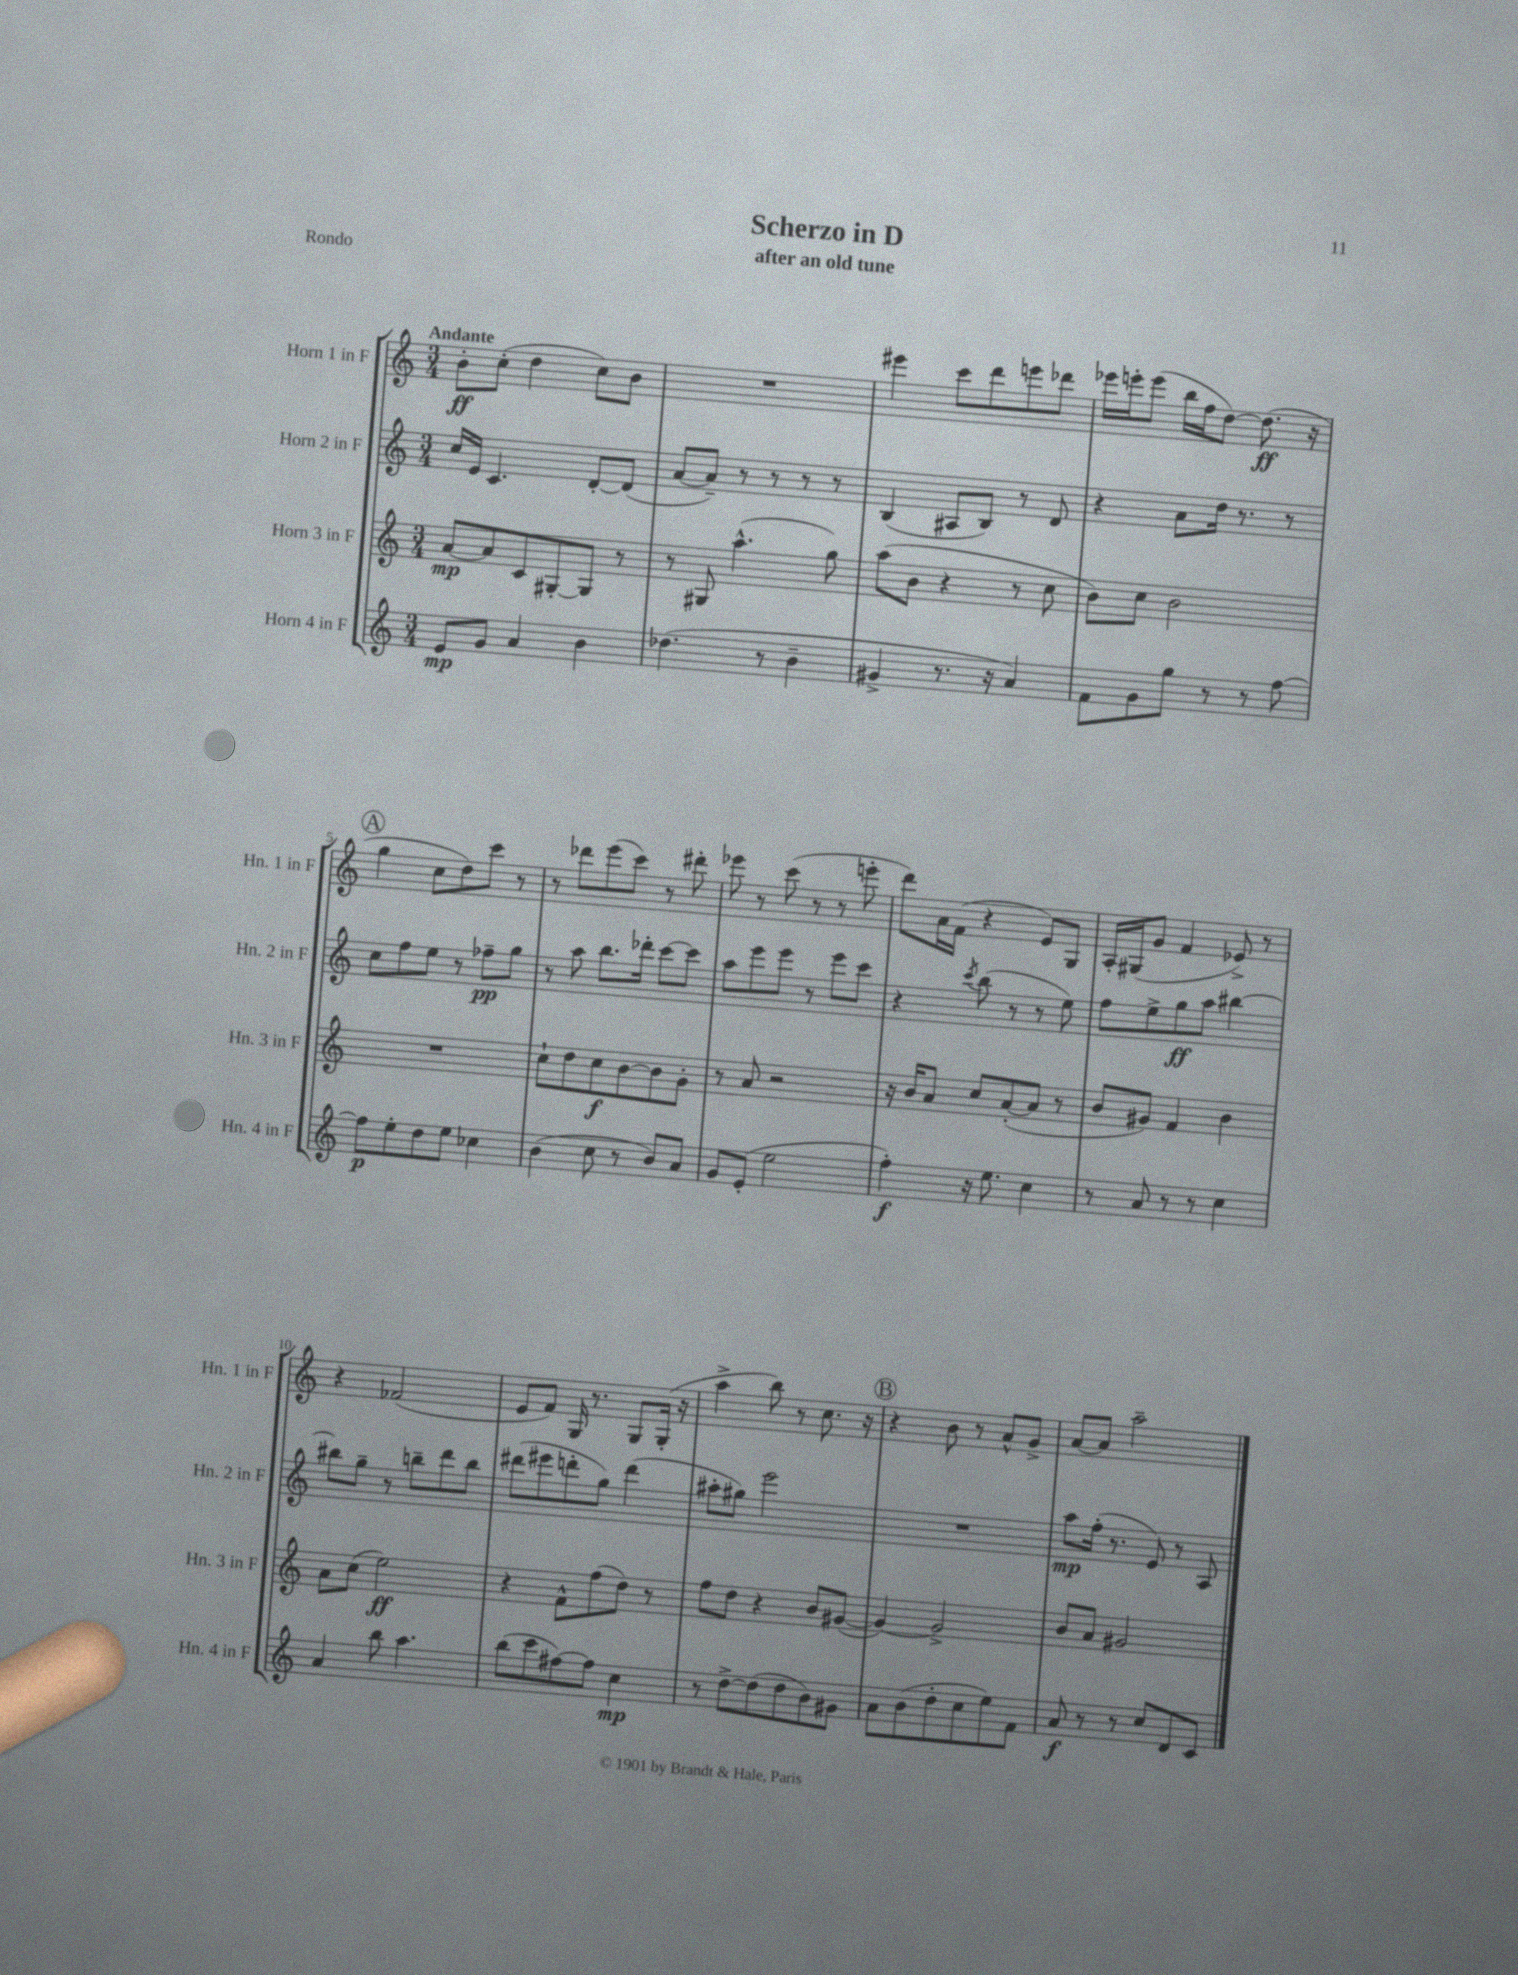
\header { title = "Scherzo in D" subtitle = "after an old tune" piece = "Rondo" }
<<
\new StaffGroup <<
\new Staff = "s0" \with { instrumentName = "Horn 1 in F" shortInstrumentName = "Hn. 1 in F" } {
    \clef treble \key c \major \numericTimeSignature \time 3/4 \tempo "Andante"
    b'8-.\ff c''8-.( d''4 c''8) b'8 |
    R2. |
    eis'''4 c'''8 d'''8 e'''8 des'''8 |
    ees'''16 e'''16-. e'''8( b''16 f''16 d''8~) d''8.\ff( r16 |
    \mark \markup { \circle "A" } g''4 c''8 d''8) c'''8 r8 |
    r8 des'''8 e'''8( c'''8) r8 dis'''8-. |
    ees'''8 r8 c'''8( r8 r8 e'''8-. |
    d'''8) a'16 f'16( r4 e'8) g8 |
    a16-. gis16( g'8 f'4 ees'8->) r8 |
    r4 fes'2( |
    e'8 f'8) g16 r8. g8 g16-.( r16 |
    a''4-> b''8) r8 c''8. r16 |
    \mark \markup { \circle "B" } r4 b'8 r8 a'8-^ g'8-> |
    a'8~ a'8 a''2-- \bar "|." |
}
\new Staff = "s1" \with { instrumentName = "Horn 2 in F" shortInstrumentName = "Hn. 2 in F" } {
    \clef treble \key c \major \numericTimeSignature \time 3/4
    c''16 e'16 c'4. d'8~-. d'8( |
    a'8~ a'8--) r8 r8 r8 r8 |
    b4( ais8 b8) r8 d'8 |
    r4 a'8 d''16 r8. r8 |
    \mark \markup { \circle "A" } c''8 f''8 e''8 r8 fes''8--\pp g''8 |
    r8 a''8 b''8. des'''16-. c'''8~ c'''8 |
    a''8 e'''8 e'''8 r8 e'''8 c'''8 |
    r4 \acciaccatura { c'''8 } b''8( r8 r8 e''8) |
    f''8 e''8-> g''8\ff a''8 bis''4~ |
    bis''8 g''8-- r8 b''8-- d'''8 b''8 |
    dis'''8( eis'''8 d'''8-. g''8) d'''4( |
    ais''8-. gis''8) e'''2 |
    \mark \markup { \circle "B" } R2. |
    a''8\mp f''16-.( r8. e'8) r8 a8 \bar "|." |
}
\new Staff = "s2" \with { instrumentName = "Horn 3 in F" shortInstrumentName = "Hn. 3 in F" } {
    \clef treble \key c \major \numericTimeSignature \time 3/4
    a'8~\mp a'8 c'8 gis8~-. gis8 r8 |
    r8 gis8 a''4.-^( g''8) |
    a''8( b'8 r4 r8 c''8 |
    b'8) c''8 b'2 |
    \mark \markup { \circle "A" } R2. |
    c''8-! d''8 c''8\f b'8~ b'8 g'8-. |
    r8 a'8 r2 |
    r16 b'16 a'8 c''8 a'8~-.( a'8 r8 |
    b'8 gis'8) f'4 b'4 |
    a'8 c''8( e''2\ff) |
    r4 f'8-^ f''8( d''8) r8 |
    f''8 d''8 r4 b'8 gis'8~( |
    \mark \markup { \circle "B" } gis'4~) gis'2-> |
    b'8 a'8 gis'2 \bar "|." |
}
\new Staff = "s3" \with { instrumentName = "Horn 4 in F" shortInstrumentName = "Hn. 4 in F" } {
    \clef treble \key c \major \numericTimeSignature \time 3/4
    e'8\mp g'8 a'4 b'4 |
    des''4.( r8 b'4-- |
    gis'4-> r8. r16 a'4) |
    f'8 g'8 g''8 r8 r8 f''8~ |
    \mark \markup { \circle "A" } f''8\p e''8-. d''8 e''8 ces''4 |
    b'4( c''8 r8 b'8) a'8 |
    g'8 e'8-.( e''2 |
    f''4-.\f) r16 e''8. c''4 |
    r8 a'8 r8 r8 c''4 |
    a'4 b''8 a''4. |
    b''8( c'''8 fis''8~) fis''8 c''4\mp |
    r8 d''8~-> d''8( d''8 b'8) gis'8 |
    \mark \markup { \circle "B" } a'8 b'8( d''8-. c''8 e''8) f'8 |
    a'8\f r8 r8 c''8 d'8 c'8 \bar "|." |
}
>>
>>
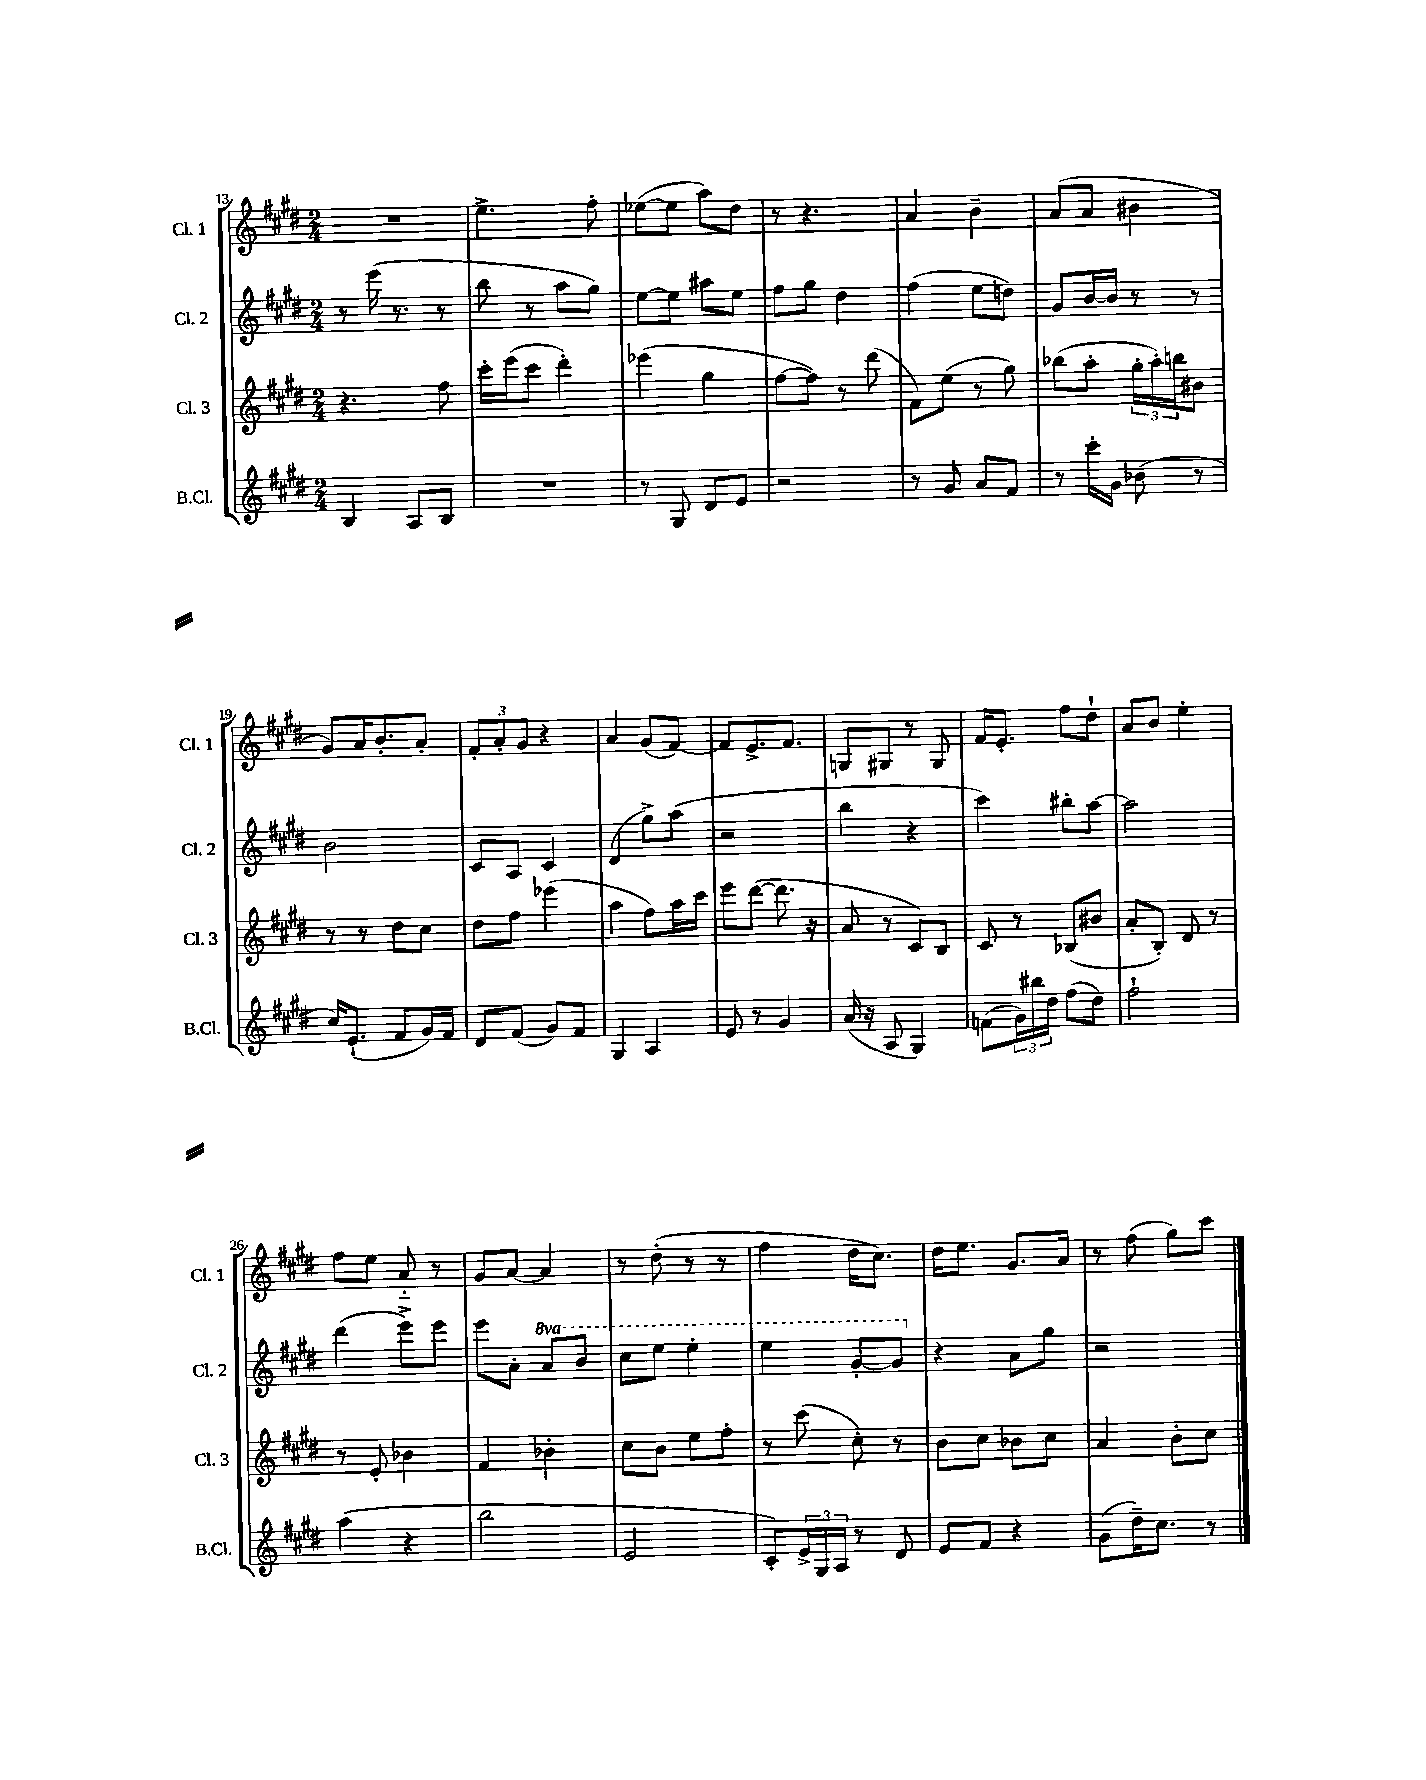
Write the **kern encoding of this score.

**kern	**kern	**kern	**kern
*part4	*part3	*part2	*part1
*staff4	*staff3	*staff2	*staff1
*I"B.Cl.	*I"Cl. 3	*I"Cl. 2	*I"Cl. 1
*I'B.Cl.	*I'Cl. 3	*I'Cl. 2	*I'Cl. 1
*clefG2	*clefG2	*clefG2	*clefG2
*k[f#c#g#d#]	*k[f#c#g#d#]	*k[f#c#g#d#]	*k[f#c#g#d#]
*M2/4	*M2/4	*M2/4	*M2/4
=13	=13	=13	=13
4B/	4.r	8r	2r
.	.	(16eee\	.
.	.	8.r	.
8A/L	.	.	.
8B/J	8ff#\	8r	.
=14	=14	=14	=14
2r	16ccc#'\LL	8bb\	4.ee^\
.	(16eee\J	.	.
.	8ccc#\J	8r	.
.	4ddd#'\)	8aa\L	.
.	.	8gg#\J)	8ff#'\
=15	=15	=15	=15
8r	(4eee-X\	[8ee\L	([8ee-X\L
8G#/	.	8ee\J]	8ee-\J]
8d#/L	4gg#\	8aa#X\L	8aa\L)
8e/J	.	8ee\J	8dd#\J
=16	=16	=16	=16
2r	[8ff#\L	8ff#\L	8r
.	8ff#\J])	8gg#\J	4.r
.	8r	4dd#\	.
.	(8ddd#\	.	.
=17	=17	=17	=17
8r	8f#\L)	(4ff#\	4a/
8g#/	(8ee\J	.	.
8a/L	8r	8ee\L	4b~\
8f#/J	8gg#\)	8ddn\J)	.
=18	=18	=18	=18
8r	(8bb-X\L	8g#/L	(8a/L
16ccc#'\LL	8aa'\J	[16b/L	8a/J
16g#\JJ	.	16b/JJ]	.
(8b-X\	24gg#'\LL	8r	4b#X\
.	24aa'\)	.	.
.	24bbn\J	.	.
8r	8b#X\J	8r	.
!!LO:LB:g=z
=19	=19	=19	=19
16cc#/KL)	8r	2b\	8g#/L)
(8.e`/J	.	.	.
.	8r	.	16a/K
.	.	.	8.b'/
8f#/L	8dd#\L	.	.
16g#/L)	8cc#\J	.	8a'/J
16f#/JJ	.	.	.
=20	=20	=20	=20
8d#/L	8dd#\L	8c#/L	12f#'/L
.	.	.	12a'/
(8f#/J	8ff#\J	8A/J	.
.	.	.	12g#/J
8g#/L)	(4eee-X\	4c#/	4r
8f#/J	.	.	.
=21	=21	=21	=21
4G#/	4aa\	(4d#/	4a/
4A/	8ff#\L)	8gg#^\L)	(8g#/L
.	16aa\L	(8aa\J	[8f#/J)
.	16ccc#\JJ	.	.
=22	=22	=22	=22
8e/	8eee\L	2r	8f#/L]
8r	([8ddd#\J	.	8.e^/
4g#/	8.ddd#\]	.	.
.	.	.	8.f#/J
.	16r	.	.
=23	=23	=23	=23
(16a/	8a/	4bb\	8Gn/L
16r	.	.	.
8A/	8r	.	8G#X/J
4G#/)	8c#/L)	4r	8r
.	8B/J	.	8G#/
=24	=24	=24	=24
(8fn\L	8c#/	4ccc#\)	16f#/KL
.	.	.	8.e'/J
24g#\L)	8r	.	.
24bb#X\	.	.	.
24dd#\JJ	.	.	.
(8ff#\L	(8B-X/L	8bb#X'\L	8ff#\L
8dd#\J)	8b#X/J	[8aa\J	8dd#`\J
=25	=25	=25	=25
2ff#`\	8a'/L	2aa\]	8a/L
.	8B'/J)	.	8b/J
.	8d#/	.	4ee'\
.	8r	.	.
!!LO:LB:g=z
=26	=26	=26	=26
(4aa\	8r	(4ddd#\	8ff#\L
.	8e'/	.	8ee\J
4r	4b-X\	8eee^\L)	8a/
.	.	8eee\J	8r
=27	=27	=27	=27
2bb\	4f#/	8eee\L	8g#/L
.	.	8a'\J	[8a/J
*	*	*8va	*
.	4b-X'\	8aa/L	4a/]
.	.	8bb/J	.
=28	=28	=28	=28
2e/	8cc#\L	8ccc#\L	8r
.	8b\J	8eee\J	(8dd#'\
.	8ee\L	4eee'\	8r
.	8ff#'\J	.	8r
=29	=29	=29	=29
8c#'/L)	8r	4eee\	4ff#\
24e^/L	(8ccc#\	.	.
24G#/	.	.	.
24A/JJ	.	.	.
8r	8cc#'\)	[8gg#'/L	16dd#\KL
.	.	.	8.cc#\J)
8d#/	8r	8gg#/J]	.
=30	=30	=30	=30
*	*	*X8va	*
8e/L	8b\L	4r	16dd#\KL
.	.	.	8.ee\J
8f#/J	8cc#\J	.	.
4r	8b-X\L	8a\L	8.g#/L
.	8cc#\J	8gg#\J	.
.	.	.	16a/Jk
=31	=31	=31	=31
(8g#\L	4a/	2r	8r
16dd#~\K)	.	.	(8ff#\
8.cc#\J	.	.	.
.	8b'\L	.	8gg#\L)
8r	8cc#\J	.	8ccc#\J
==	==	==	==
*-	*-	*-	*-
....
Exercise objective
Could you reproduce everything from the beginning of the data down to and including the line containing "a'8~ a'8--) r8 r8 r8 r8 |", leaving the pictures out?

Written reply
\header { title = "Scherzo in D" subtitle = "after an old tune" piece = "Rondo" }
<<
\new StaffGroup <<
\new Staff = "s0" \with { instrumentName = "Horn 1 in F" shortInstrumentName = "Hn. 1 in F" } {
    \clef treble \key c \major \numericTimeSignature \time 3/4 \tempo "Andante"
    b'8-.\ff c''8-.( d''4 c''8) b'8 |
    R2. |
    eis'''4 c'''8 d'''8 e'''8 des'''8 |
    ees'''16 e'''16-. e'''8( b''16 f''16 d''8~) d''8.\ff( r16 |
    \mark \markup { \circle "A" } g''4 c''8 d''8) c'''8 r8 |
    r8 des'''8 e'''8( c'''8) r8 dis'''8-. |
    ees'''8 r8 c'''8( r8 r8 e'''8-. |
    d'''8) a'16 f'16( r4 e'8) g8 |
    a16-. gis16( g'8 f'4 ees'8->) r8 |
    r4 fes'2( |
    e'8 f'8) g16 r8. g8 g16-.( r16 |
    a''4-> b''8) r8 c''8. r16 |
    \mark \markup { \circle "B" } r4 b'8 r8 a'8-^ g'8-> |
    a'8~ a'8 a''2-- \bar "|." |
}
\new Staff = "s1" \with { instrumentName = "Horn 2 in F" shortInstrumentName = "Hn. 2 in F" } {
    \clef treble \key c \major \numericTimeSignature \time 3/4
    c''16 e'16 c'4. d'8~-. d'8( |
    a'8~ a'8--) r8 r8 r8 r8 |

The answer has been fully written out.